**Records supplied:**

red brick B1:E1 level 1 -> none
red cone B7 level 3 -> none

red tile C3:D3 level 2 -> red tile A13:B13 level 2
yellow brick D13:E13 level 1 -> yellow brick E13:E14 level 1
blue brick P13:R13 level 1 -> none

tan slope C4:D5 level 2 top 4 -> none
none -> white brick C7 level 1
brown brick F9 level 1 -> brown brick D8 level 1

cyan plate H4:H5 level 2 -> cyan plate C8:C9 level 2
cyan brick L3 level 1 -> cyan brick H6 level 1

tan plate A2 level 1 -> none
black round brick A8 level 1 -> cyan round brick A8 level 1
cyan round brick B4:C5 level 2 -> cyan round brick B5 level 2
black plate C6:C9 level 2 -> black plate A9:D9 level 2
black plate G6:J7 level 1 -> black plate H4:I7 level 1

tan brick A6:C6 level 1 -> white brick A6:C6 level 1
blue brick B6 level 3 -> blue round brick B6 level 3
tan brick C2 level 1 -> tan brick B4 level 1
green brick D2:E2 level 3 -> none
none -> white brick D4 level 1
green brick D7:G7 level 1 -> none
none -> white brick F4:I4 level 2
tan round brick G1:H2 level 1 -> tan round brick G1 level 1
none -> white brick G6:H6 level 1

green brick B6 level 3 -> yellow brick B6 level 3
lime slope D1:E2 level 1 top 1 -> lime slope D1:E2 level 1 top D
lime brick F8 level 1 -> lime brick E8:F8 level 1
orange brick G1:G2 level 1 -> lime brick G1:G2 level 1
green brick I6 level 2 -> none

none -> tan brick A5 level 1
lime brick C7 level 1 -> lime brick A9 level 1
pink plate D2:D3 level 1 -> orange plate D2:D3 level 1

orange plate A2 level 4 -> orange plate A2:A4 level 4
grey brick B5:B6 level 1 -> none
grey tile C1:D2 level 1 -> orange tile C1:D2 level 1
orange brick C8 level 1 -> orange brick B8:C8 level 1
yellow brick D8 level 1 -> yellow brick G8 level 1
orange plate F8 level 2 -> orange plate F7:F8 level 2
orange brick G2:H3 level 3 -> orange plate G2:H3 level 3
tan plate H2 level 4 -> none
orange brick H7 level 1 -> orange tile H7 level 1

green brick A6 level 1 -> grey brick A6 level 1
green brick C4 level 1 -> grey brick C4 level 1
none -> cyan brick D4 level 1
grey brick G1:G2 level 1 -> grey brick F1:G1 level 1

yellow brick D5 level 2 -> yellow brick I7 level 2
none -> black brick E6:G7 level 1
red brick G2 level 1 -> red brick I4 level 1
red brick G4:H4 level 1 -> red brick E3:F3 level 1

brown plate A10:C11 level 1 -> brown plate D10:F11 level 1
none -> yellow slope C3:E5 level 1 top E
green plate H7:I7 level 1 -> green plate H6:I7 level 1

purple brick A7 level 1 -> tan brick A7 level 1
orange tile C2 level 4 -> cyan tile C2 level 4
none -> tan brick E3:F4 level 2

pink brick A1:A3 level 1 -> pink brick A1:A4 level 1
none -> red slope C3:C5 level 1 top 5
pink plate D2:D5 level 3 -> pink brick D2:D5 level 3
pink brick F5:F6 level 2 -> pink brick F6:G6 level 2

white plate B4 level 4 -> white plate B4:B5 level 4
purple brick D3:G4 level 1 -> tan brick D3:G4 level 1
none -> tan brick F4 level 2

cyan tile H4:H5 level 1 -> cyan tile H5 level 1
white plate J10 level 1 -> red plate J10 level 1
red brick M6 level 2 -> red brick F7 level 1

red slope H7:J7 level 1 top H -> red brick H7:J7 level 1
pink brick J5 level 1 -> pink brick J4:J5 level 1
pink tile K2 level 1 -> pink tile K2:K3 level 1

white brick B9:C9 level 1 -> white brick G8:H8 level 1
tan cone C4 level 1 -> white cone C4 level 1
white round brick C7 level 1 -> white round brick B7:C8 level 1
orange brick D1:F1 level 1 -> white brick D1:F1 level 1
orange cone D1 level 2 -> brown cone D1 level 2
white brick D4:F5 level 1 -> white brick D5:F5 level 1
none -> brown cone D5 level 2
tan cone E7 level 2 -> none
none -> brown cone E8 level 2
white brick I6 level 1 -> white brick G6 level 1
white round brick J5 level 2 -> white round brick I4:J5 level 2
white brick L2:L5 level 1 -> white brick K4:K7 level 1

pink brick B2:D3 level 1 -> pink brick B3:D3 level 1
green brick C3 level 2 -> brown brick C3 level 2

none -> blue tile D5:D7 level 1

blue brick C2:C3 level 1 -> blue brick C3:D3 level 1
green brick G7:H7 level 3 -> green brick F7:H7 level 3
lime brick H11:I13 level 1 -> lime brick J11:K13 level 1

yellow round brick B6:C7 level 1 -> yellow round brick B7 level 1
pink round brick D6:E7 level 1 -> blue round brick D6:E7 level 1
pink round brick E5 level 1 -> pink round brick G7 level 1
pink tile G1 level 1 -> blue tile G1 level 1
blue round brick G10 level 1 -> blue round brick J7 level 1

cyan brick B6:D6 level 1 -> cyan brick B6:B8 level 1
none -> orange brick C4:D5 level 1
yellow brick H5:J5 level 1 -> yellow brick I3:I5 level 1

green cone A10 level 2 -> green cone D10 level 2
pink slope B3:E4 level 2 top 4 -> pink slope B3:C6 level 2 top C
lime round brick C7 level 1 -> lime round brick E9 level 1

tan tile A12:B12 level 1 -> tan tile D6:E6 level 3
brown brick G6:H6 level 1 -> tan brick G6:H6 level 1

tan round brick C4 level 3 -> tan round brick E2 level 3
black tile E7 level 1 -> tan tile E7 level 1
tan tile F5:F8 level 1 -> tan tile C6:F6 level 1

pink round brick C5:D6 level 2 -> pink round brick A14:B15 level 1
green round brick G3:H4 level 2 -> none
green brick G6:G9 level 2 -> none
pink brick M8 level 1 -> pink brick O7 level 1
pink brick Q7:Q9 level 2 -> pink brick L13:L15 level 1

**Task instructions:**
Send back the complete set of entries, exactly as shown above.

**Result of the task:**
red brick B1:E1 level 1 -> none
red cone B7 level 3 -> none

red tile C3:D3 level 2 -> red tile A13:B13 level 2
yellow brick D13:E13 level 1 -> yellow brick E13:E14 level 1
blue brick P13:R13 level 1 -> none

tan slope C4:D5 level 2 top 4 -> none
none -> white brick C7 level 1
brown brick F9 level 1 -> brown brick D8 level 1

cyan plate H4:H5 level 2 -> cyan plate C8:C9 level 2
cyan brick L3 level 1 -> cyan brick H6 level 1

tan plate A2 level 1 -> none
black round brick A8 level 1 -> cyan round brick A8 level 1
cyan round brick B4:C5 level 2 -> cyan round brick B5 level 2
black plate C6:C9 level 2 -> black plate A9:D9 level 2
black plate G6:J7 level 1 -> black plate H4:I7 level 1

tan brick A6:C6 level 1 -> white brick A6:C6 level 1
blue brick B6 level 3 -> blue round brick B6 level 3
tan brick C2 level 1 -> tan brick B4 level 1
green brick D2:E2 level 3 -> none
none -> white brick D4 level 1
green brick D7:G7 level 1 -> none
none -> white brick F4:I4 level 2
tan round brick G1:H2 level 1 -> tan round brick G1 level 1
none -> white brick G6:H6 level 1

green brick B6 level 3 -> yellow brick B6 level 3
lime slope D1:E2 level 1 top 1 -> lime slope D1:E2 level 1 top D
lime brick F8 level 1 -> lime brick E8:F8 level 1
orange brick G1:G2 level 1 -> lime brick G1:G2 level 1
green brick I6 level 2 -> none

none -> tan brick A5 level 1
lime brick C7 level 1 -> lime brick A9 level 1
pink plate D2:D3 level 1 -> orange plate D2:D3 level 1

orange plate A2 level 4 -> orange plate A2:A4 level 4
grey brick B5:B6 level 1 -> none
grey tile C1:D2 level 1 -> orange tile C1:D2 level 1
orange brick C8 level 1 -> orange brick B8:C8 level 1
yellow brick D8 level 1 -> yellow brick G8 level 1
orange plate F8 level 2 -> orange plate F7:F8 level 2
orange brick G2:H3 level 3 -> orange plate G2:H3 level 3
tan plate H2 level 4 -> none
orange brick H7 level 1 -> orange tile H7 level 1

green brick A6 level 1 -> grey brick A6 level 1
green brick C4 level 1 -> grey brick C4 level 1
none -> cyan brick D4 level 1
grey brick G1:G2 level 1 -> grey brick F1:G1 level 1

yellow brick D5 level 2 -> yellow brick I7 level 2
none -> black brick E6:G7 level 1
red brick G2 level 1 -> red brick I4 level 1
red brick G4:H4 level 1 -> red brick E3:F3 level 1

brown plate A10:C11 level 1 -> brown plate D10:F11 level 1
none -> yellow slope C3:E5 level 1 top E
green plate H7:I7 level 1 -> green plate H6:I7 level 1

purple brick A7 level 1 -> tan brick A7 level 1
orange tile C2 level 4 -> cyan tile C2 level 4
none -> tan brick E3:F4 level 2

pink brick A1:A3 level 1 -> pink brick A1:A4 level 1
none -> red slope C3:C5 level 1 top 5
pink plate D2:D5 level 3 -> pink brick D2:D5 level 3
pink brick F5:F6 level 2 -> pink brick F6:G6 level 2

white plate B4 level 4 -> white plate B4:B5 level 4
purple brick D3:G4 level 1 -> tan brick D3:G4 level 1
none -> tan brick F4 level 2

cyan tile H4:H5 level 1 -> cyan tile H5 level 1
white plate J10 level 1 -> red plate J10 level 1
red brick M6 level 2 -> red brick F7 level 1

red slope H7:J7 level 1 top H -> red brick H7:J7 level 1
pink brick J5 level 1 -> pink brick J4:J5 level 1
pink tile K2 level 1 -> pink tile K2:K3 level 1

white brick B9:C9 level 1 -> white brick G8:H8 level 1
tan cone C4 level 1 -> white cone C4 level 1
white round brick C7 level 1 -> white round brick B7:C8 level 1
orange brick D1:F1 level 1 -> white brick D1:F1 level 1
orange cone D1 level 2 -> brown cone D1 level 2
white brick D4:F5 level 1 -> white brick D5:F5 level 1
none -> brown cone D5 level 2
tan cone E7 level 2 -> none
none -> brown cone E8 level 2
white brick I6 level 1 -> white brick G6 level 1
white round brick J5 level 2 -> white round brick I4:J5 level 2
white brick L2:L5 level 1 -> white brick K4:K7 level 1

pink brick B2:D3 level 1 -> pink brick B3:D3 level 1
green brick C3 level 2 -> brown brick C3 level 2

none -> blue tile D5:D7 level 1

blue brick C2:C3 level 1 -> blue brick C3:D3 level 1
green brick G7:H7 level 3 -> green brick F7:H7 level 3
lime brick H11:I13 level 1 -> lime brick J11:K13 level 1

yellow round brick B6:C7 level 1 -> yellow round brick B7 level 1
pink round brick D6:E7 level 1 -> blue round brick D6:E7 level 1
pink round brick E5 level 1 -> pink round brick G7 level 1
pink tile G1 level 1 -> blue tile G1 level 1
blue round brick G10 level 1 -> blue round brick J7 level 1

cyan brick B6:D6 level 1 -> cyan brick B6:B8 level 1
none -> orange brick C4:D5 level 1
yellow brick H5:J5 level 1 -> yellow brick I3:I5 level 1

green cone A10 level 2 -> green cone D10 level 2
pink slope B3:E4 level 2 top 4 -> pink slope B3:C6 level 2 top C
lime round brick C7 level 1 -> lime round brick E9 level 1

tan tile A12:B12 level 1 -> tan tile D6:E6 level 3
brown brick G6:H6 level 1 -> tan brick G6:H6 level 1

tan round brick C4 level 3 -> tan round brick E2 level 3
black tile E7 level 1 -> tan tile E7 level 1
tan tile F5:F8 level 1 -> tan tile C6:F6 level 1

pink round brick C5:D6 level 2 -> pink round brick A14:B15 level 1
green round brick G3:H4 level 2 -> none
green brick G6:G9 level 2 -> none
pink brick M8 level 1 -> pink brick O7 level 1
pink brick Q7:Q9 level 2 -> pink brick L13:L15 level 1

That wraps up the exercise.